▼

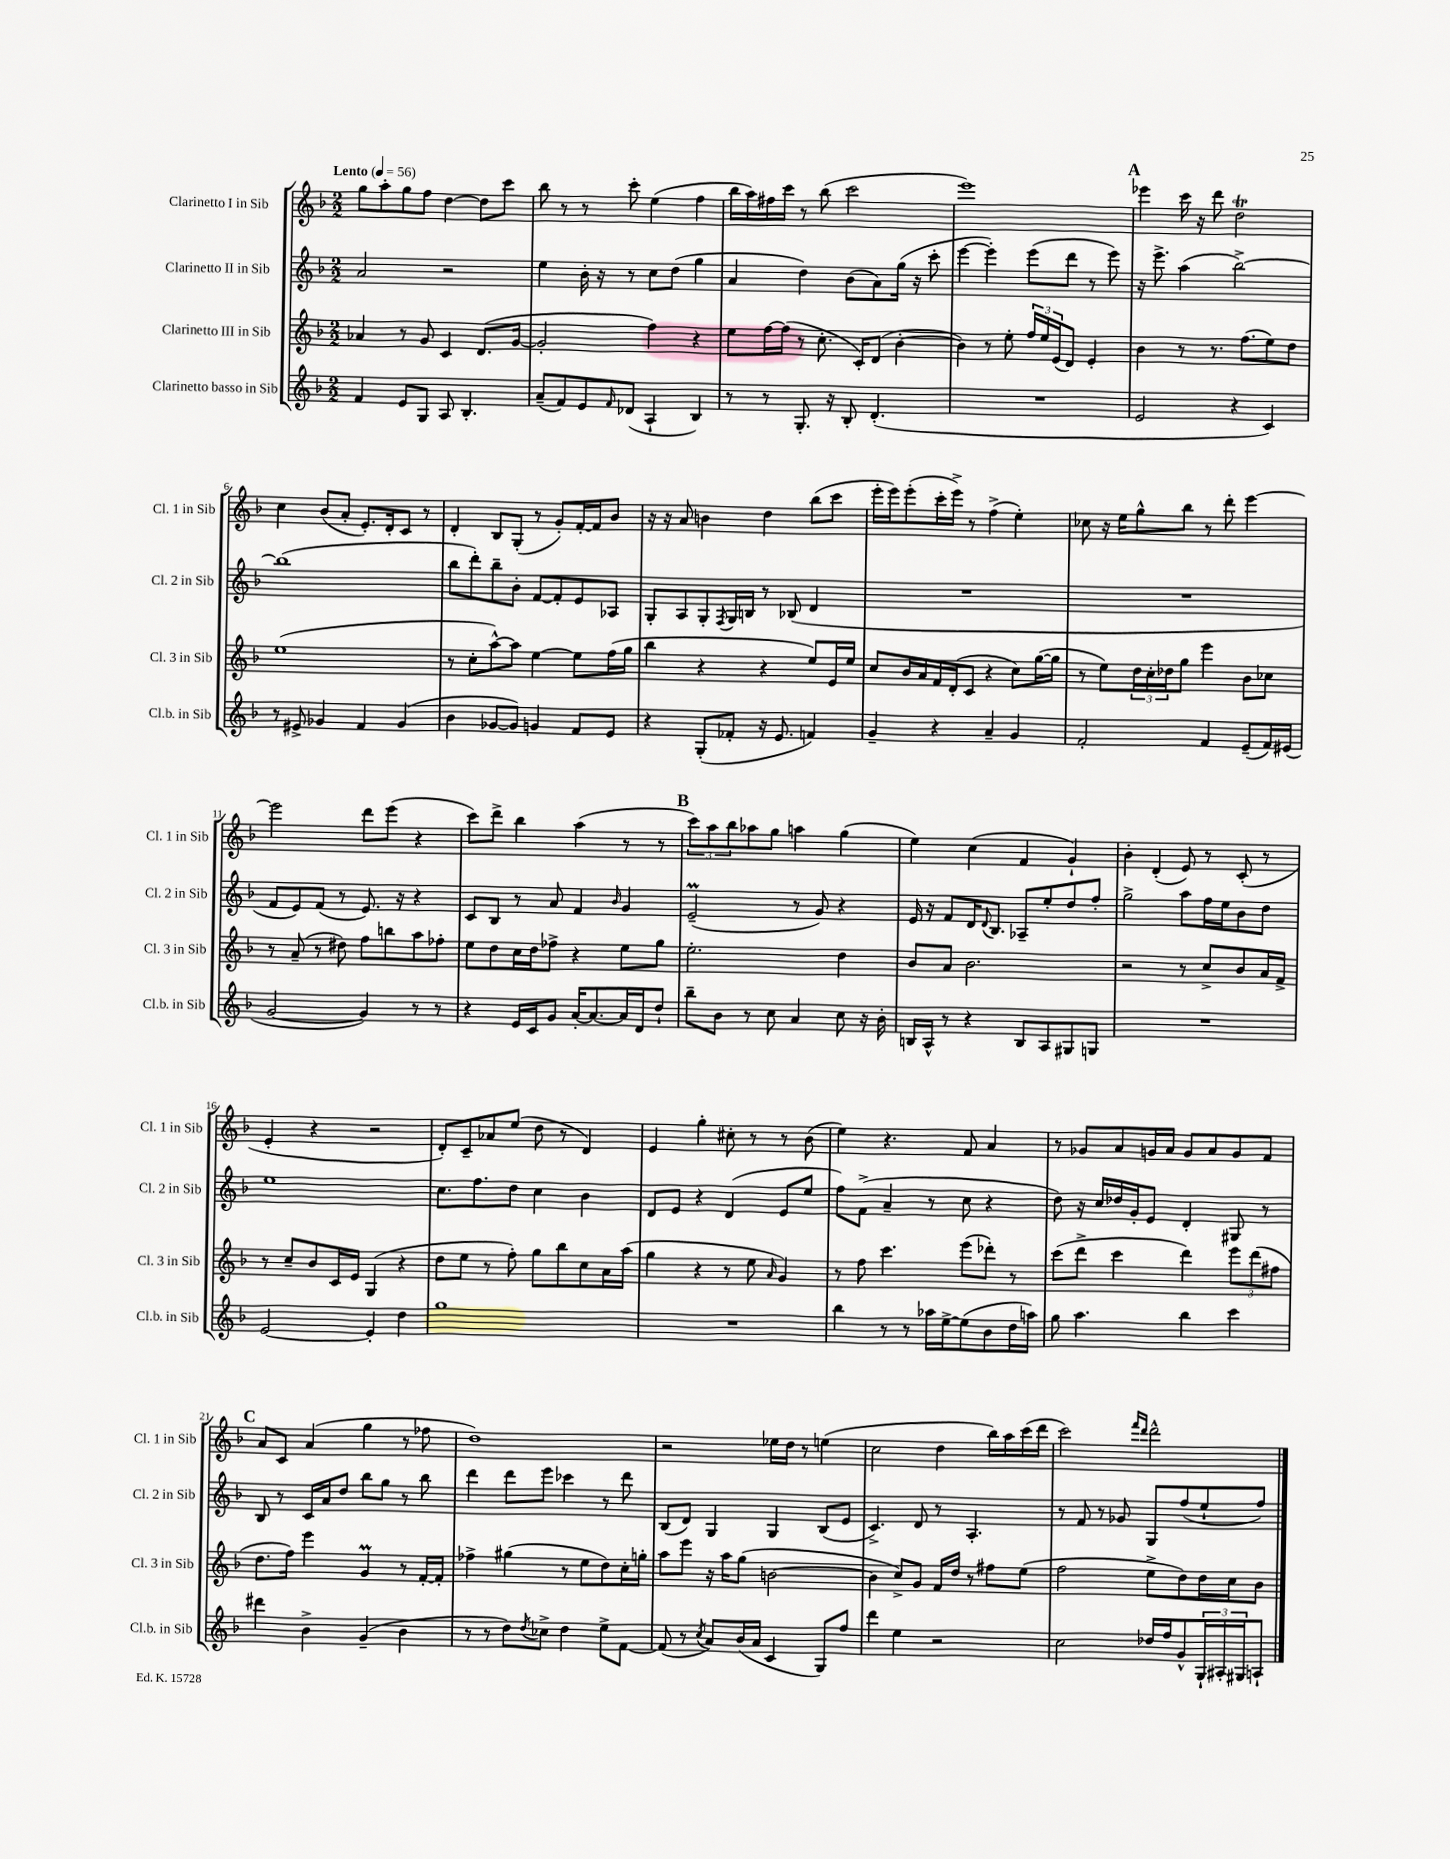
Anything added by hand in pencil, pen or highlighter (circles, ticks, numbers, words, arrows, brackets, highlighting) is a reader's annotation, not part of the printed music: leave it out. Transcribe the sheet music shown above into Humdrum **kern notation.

**kern	**kern	**kern	**kern
*part4	*part3	*part2	*part1
*staff4	*staff3	*staff2	*staff1
*I"Clarinetto basso in Sib	*I"Clarinetto III in Sib	*I"Clarinetto II in Sib	*I"Clarinetto I in Sib
*I'Cl.b. in Sib	*I'Cl. 3 in Sib	*I'Cl. 2 in Sib	*I'Cl. 1 in Sib
*clefG2	*clefG2	*clefG2	*clefG2
*k[b-]	*k[b-]	*k[b-]	*k[b-]
*M2/2	*M2/2	*M2/2	*M2/2
*MM56	*MM56	*MM56	*MM56
=1	=1	=1	=1
!	!	!	!LO:TX:a:B:t=Lento
4f/	4a-X/	2a/	8gg\L
.	.	.	8aa'\
8e/L	8r	.	8gg\
8G/J	8g/	.	8ff\J
8A/	4c/	2r	[4dd\
4.B-'/	.	.	.
.	(8.d/L	.	8dd\L]
.	.	.	8ccc\J
.	[16g/Jk	.	.
=2	=2	=2	=2
(8a~/L	2g'/]	4ee\	8bb-\
8f/)	.	.	8r
8e/	.	16b-'\	8r
.	.	16r	.
16qqf/	.	.	.
(8d-X/J	.	8r	8ccc'\
4A`/	4ff\)	8cc\L	(4ee\
.	.	(8dd\J	.
4B-/)	4r	4gg\	4ff\
=3	=3	=3	=3
8r	8ee\L	4a/	16bb-\LL
.	.	.	16aa\)
8r	[16ff\L	.	16ff#X\
.	(16ff\JJ]	.	16ccc\JJ
8.G'/	8r	4dd\)	8r
.	8.cc'\	.	(8bb-\
16r	.	.	.
8B-'/	.	(8b-\L	2ccc\
.	16c'/KL)	.	.
(4.d'/	(8d/J	8a\)	.
.	[4b-'\	(16gg\Jk	.
.	.	16r	.
.	.	8ccc'\	.
=4	=4	=4	=4
1r	4b-\])	[4eee\	1eee)
.	8r	4eee'\])	.
.	8ee'\	.	.
.	24ff/LL	(8eee\L	.
.	24ee/	.	.
.	(24e/J	.	.
.	8d/J)	8ddd\J	.
.	4e'/	8r	.
.	.	8eee\)	.
!!LO:REH:place=s1:t=A
=5	=5	=5	=5
2e/	4b-\	16r	4eee-X\
.	.	8.eee^\	.
.	8r	(4aa\	16ccc\
.	.	.	16r
.	8.r	.	8ddd\
4r	.	[2bb-^\)	2ddT\
.	(8.ff\L	.	.
4c/)	8ee\)	.	.
.	8dd\J	.	.
!!LO:LB:g=z
=6	=6	=6	=6
8r	(1ee	(1bb-]	4cc\
8e#X^/	.	.	.
4g-X/	.	.	(8b-/L
.	.	.	8a'/J
4f/	.	.	8.e'/L)
.	.	.	16d'/k
(4g-/	.	.	8c/J
.	.	.	8r
=7	=7	=7	=7
4b-\	8r	8bb-\L	4d'/
.	8cc'\L	8ddd'\)	.
[8g-X/L	[8aa^^\)	8bb-~\	8B-/L
8g-/J])	8aa\J]	8b-'\J	(8G'/J
4gn/	[4ee\	[8f/L	8r
.	.	8f'/]	8g'/L)
8f/L	8ee\L]	8e/	[16f'/L
.	.	.	16f/J]
8e/J	(16ff\L	8A-X/J	8b-/J
.	16gg\JJ	.	.
=8	=8	=8	=8
4r	4bb-\	8G'/L	16r
.	.	.	16r
.	.	8A/	8a/
(8G'/L	4r	8G'/	4bn\
.	.	8qF/	.
8f-X'/J	.	16G/L	.
.	.	16Bn/JJ	.
16r	4r	8r	4dd\
8.e/	.	.	.
.	.	(8B-X/	.
4fn/)	8ee/L)	4d/	(8bb-\L
.	16e/L	.	8ccc\J
.	16ee/JJ	.	.
=9	=9	=9	=9
4g~/	8cc/L	1r	16eee'\LL
.	.	.	16eee\J)
.	16b-/L	.	(8eee'\
.	16a/	.	.
4r	16f/	.	16ccc'\L
.	(16d'/J	.	16eee^\JJ)
.	8c/J	.	8r
4a~/	4r	.	(4ff^\
4g/	8cc\L)	.	4ee'\)
.	([16gg\L	.	.
.	16gg\JJ]	.	.
=10	=10	=10	=10
2f'/	8r	1r	8cc-X\
.	8ee\L)	.	16r
.	.	.	16ee\KL
.	24dd\L	.	8gg^^\
.	24cc'\	.	.
.	24dd-X\J	.	.
.	8gg\J	.	8bb-\J
4f/	4eee\	.	8r
.	.	.	8ddd'\
(8e~/L	8b-\L	.	[4eee\
16f/L)	8cc-X\J	.	.
(16e#X/JJ	.	.	.
!!LO:LB:g=z
=11	=11	=11	=11
[2g/	8r	8f/L	2eee\]
.	(8a~/	8e/)	.
.	8r	(8f/J	.
.	8dd#X\)	8r	.
4g/])	8ff\L	8.e/)	8ddd\L
.	8bbn\	.	(8eee\J
.	.	16r	.
8r	8aa\	4r	4r
8r	8ff-X'\J	.	.
=12	=12	=12	=12
4r	8ee\L	8c/L	8ccc\L)
.	8dd\	8B-/J	8ddd^\J
16e/LL	16cc\L	8r	4bb-\
16c/J	16dd\J	.	.
8g/J	8ff-X^\J	8a/	.
[16a'/KL	4r	4f/	(4aa\
8.a/_	.	.	.
.	.	16qqb-/	.
16a/L]	8ee\L	4g/	8r
16d/J	.	.	.
8dd`/J	8gg\J	.	8r
!!LO:REH:place=s1:t=B
=13	=13	=13	=13
8bb-~\L	2.ee'\	(2em~/	12ccc\L)
.	.	.	12aa\
8b-\J	.	.	.
.	.	.	12bb-\
8r	.	.	8aa-X\
8cc\	.	.	8gg\J
4a/	.	8r	4aan\
.	.	8g/)	.
8cc\	4dd\	4r	(4gg\
16r	.	.	.
16b-'\	.	.	.
=14	=14	=14	=14
16Bn/LL	8b-/L	16e/	4ee\)
16A^^/JJ	.	16r	.
8r	8a/J	8f/L	.
4r	2.b-\	16d/K	(4cc\
.	.	8qqd/	.
.	.	8.B-/J	.
8B/L	.	8A-X~/L	4f/
8A/	.	8ee'/	.
8G#X/	.	8dd/	4g`/)
8Gn/J	.	8ff'/J	.
=15	=15	=15	=15
1r	2r	2gg^\	4b-'\
.	.	.	(4d'/
.	8r	8aa\L	8e/)
.	8cc^/L	16ff\L	8r
.	.	16ee\J	.
.	8b-/	8b-\	(8c'/
.	16a/L	8dd\J	8r
.	16f^/JJ	.	.
!!LO:LB:g=z
=16	=16	=16	=16
[2e/	8r	1ee	4e'/
.	8cc~/L	.	.
.	8b-/	.	4r
.	16c/L	.	.
.	16e/JJ	.	.
4e'/]	(4G/	.	2r
4dd\	4r	.	.
=17	=17	=17	=17
1gg	8dd\L	8.cc\L	8d'/L)
.	8ee\J	.	8c~/
.	.	8.ff\	.
.	8r	.	8a-X/
.	8ff'\)	8dd\J	(8ee/J
.	8gg\L	4cc\	8dd\
.	8bb-\	.	8r
.	8cc\	4b-\	4d/)
.	16a\L	.	.
.	(16aa\JJ	.	.
=18	=18	=18	=18
1r	4gg\	8d/L	4e/
.	.	8e/J	.
.	4r	4r	4gg'\
.	8r	(4d/	8cc#X'\
.	8ee\	.	8r
.	16qqa/	.	.
.	4g/)	8e/L	8r
.	.	8ee/J	(8b-\
=19	=19	=19	=19
4bb-\	8r	8ff\L)	4ee\)
.	8ff\	(8f^\J	.
8r	4.ccc\	4a~/	4.r
8r	.	.	.
16aa-X\LL	.	8r	.
[16ee^\J	.	.	.
(8ee\]	(8eee\L	8cc\	8f/
8b-\	8ddd-X'\J)	4r	4a/
16dd\L	8r	.	.
16aan\JJ)	.	.	.
=20	=20	=20	=20
8gg\	(8ccc\L	8dd\)	8r
4.aa\	8ddd^\J	16r	8g-X/L
.	.	16cc/LL	.
.	4ccc\	16dd-X/	8a/
.	.	16g'/J	.
.	.	8e/J	16gn/L
.	.	.	16a/JJ
4bb-\	4ddd\)	4d'/	8g/L
.	.	.	8a/
4ccc\	12eee\L	8G#X/	8g/
.	(12ddd\	.	.
.	.	8r	8f/J
.	12ff#X\J	.	.
!!LO:LB:g=z
!!LO:REH:place=s1:t=C
=21	=21	=21	=21
4ddd#X\	8.dd\L	8B-/	8a/L
.	.	8r	8c/J
.	16ff\Jk)	.	.
4b-^\	4eee\	16c/LL	(4a/
.	.	16a/J	.
.	.	8dd/J	.
(4g~/	4gM/	8bb-\L	4gg\
.	.	8gg\J	.
4b-\	8r	8r	8r
.	[16f'/LL	8bb-\	8ff-X\
.	16f'/JJ]	.	.
=22	=22	=22	=22
8r	4ff-X^\	4ddd\	1dd)
8r	.	.	.
8dd\L)	(4gg#X\	8ddd\L	.
8qdd/	.	.	.
8cc-X^\J	.	8eee\J	.
4dd\	8r	4ccc-X\	.
.	8ee\L	.	.
8ee^\L	8dd\)	8r	.
[8f\J	16cc'\L	8ddd\	.
.	16ggn'\JJ	.	.
=23	=23	=23	=23
(8f/]	8aa\L	(8B-/L	2r
8r	8eee\J	8d/J)	.
8qcc/	.	.	.
8a/L)	16r	4G/	.
.	16aa\KL	.	.
(16b-/L	(8gg\J	.	.
16a/JJ	.	.	.
4c/	[2bn\	4G/	16ee-X\LL
.	.	.	16dd\JJ
.	.	.	8r
8G/L)	.	(8B-/L	(4een\
8ff/J	.	8e/J	.
=24	=24	=24	=24
4ddd\	4b\]	4.c^/)	2cc\
4ee\	8cc^/L)	.	.
.	8g/J	8d/	.
2r	16f/LL	8r	4dd\
.	16dd/JJ	.	.
.	8r	4.A'/	.
.	8ff#X\L	.	16bb-\LL)
.	.	.	16aa\
.	(8ee\J	.	(16ccc\
.	.	.	16ddd\JJ
=25	=25	=25	=25
2cc\	2ff\	8r	2ccc\)
.	.	8f/	.
.	.	8r	.
.	.	8g-X/	.
.	.	.	16qqfff/LL
.	.	.	16qqddd/JJ
16dd-X/LL	8ee^\L	8G/L	2ddd^^\
16ff/J	.	.	.
8g^^/	8dd\)	(8ff/	.
24G`/L	16dd\L	8ee`/	.
24A#X'/	.	.	.
.	16cc\J	.	.
24G#X/J	.	.	.
8An`/J	8b-\J	8ff/J)	.
==	==	==	==
*-	*-	*-	*-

▲

# SET PROBLEM
Copy each line of the material above that contains the string "kern", matching uppercase and lowercase exactly.

# THE RESULT
Anything added by hand in pencil, pen or highlighter (circles, ticks, numbers, words, arrows, brackets, highlighting) is a reader's annotation, not part of the printed music: leave it out. Transcribe the sheet music shown above into Humdrum **kern notation.
**kern	**kern	**kern	**kern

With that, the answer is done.